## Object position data
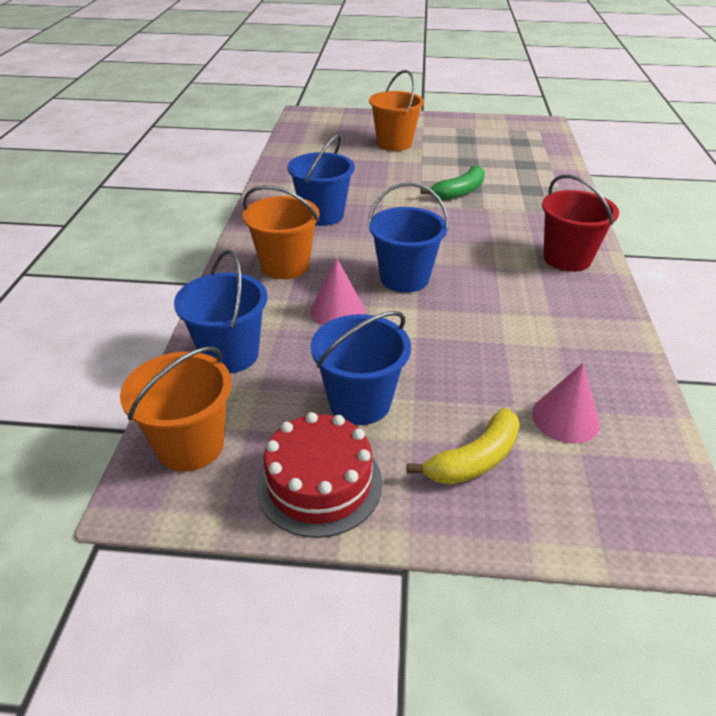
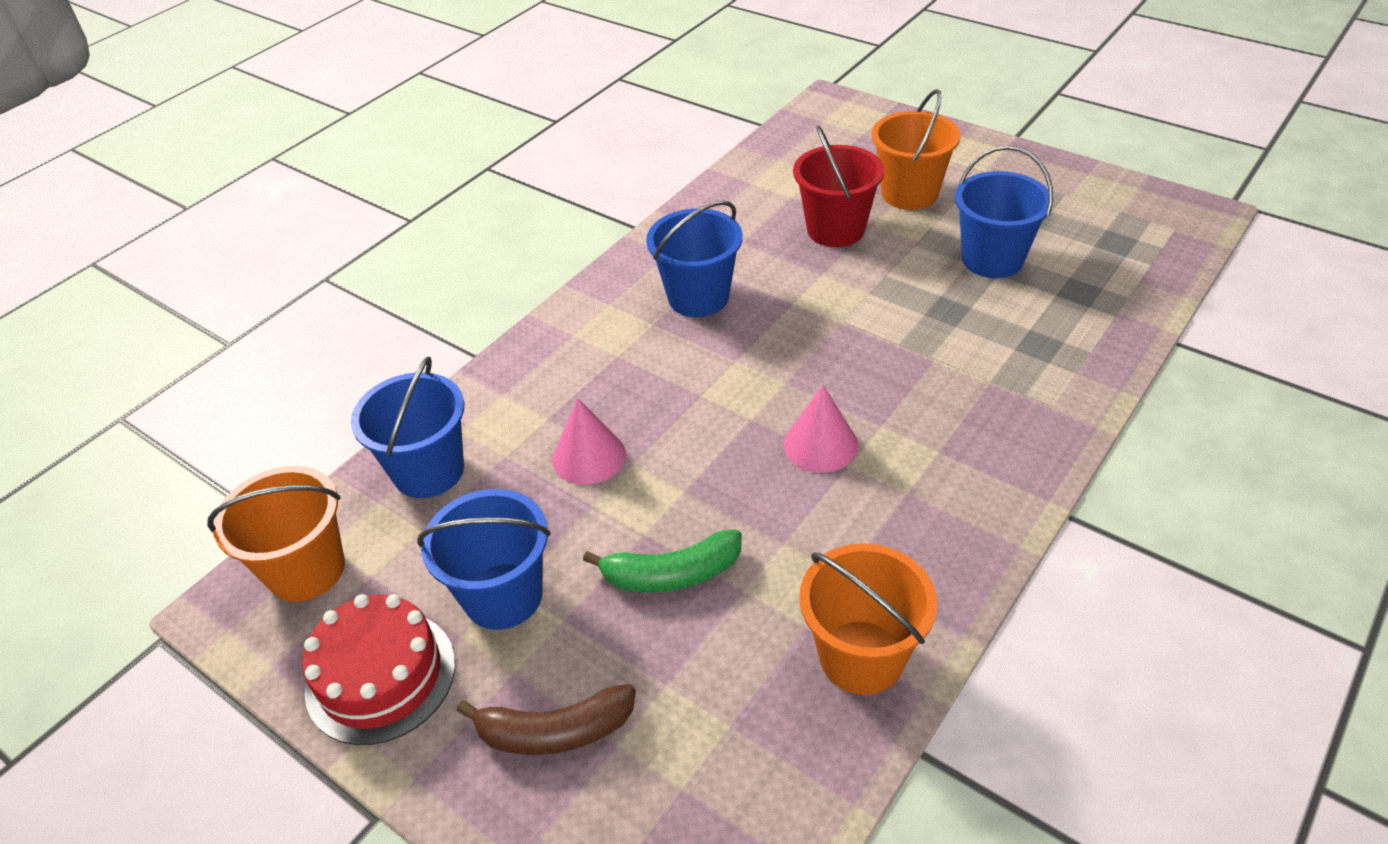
camera: 35 degrees right, 5 degrees up
orange bucket [243,185,319,279] -> orange bucket moved to [799,543,937,695]
blue bucket [368,182,449,293] -> blue bucket moved to [955,146,1053,278]
yellow banana [407,408,520,485] -> brown banana [457,684,636,755]
green banana [420,165,485,200] -> green banana moved to [583,529,742,592]
pink cone [532,363,600,443] -> pink cone moved to [784,385,858,473]
red bucket [542,175,619,272] -> red bucket moved to [793,125,885,247]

## What is required
Output the data above exactly, excluding images.

## Solution for this problem
camera: 35 degrees right, 5 degrees up
orange bucket [243,185,319,279] -> orange bucket moved to [799,543,937,695]
blue bucket [368,182,449,293] -> blue bucket moved to [955,146,1053,278]
yellow banana [407,408,520,485] -> brown banana [457,684,636,755]
green banana [420,165,485,200] -> green banana moved to [583,529,742,592]
pink cone [532,363,600,443] -> pink cone moved to [784,385,858,473]
red bucket [542,175,619,272] -> red bucket moved to [793,125,885,247]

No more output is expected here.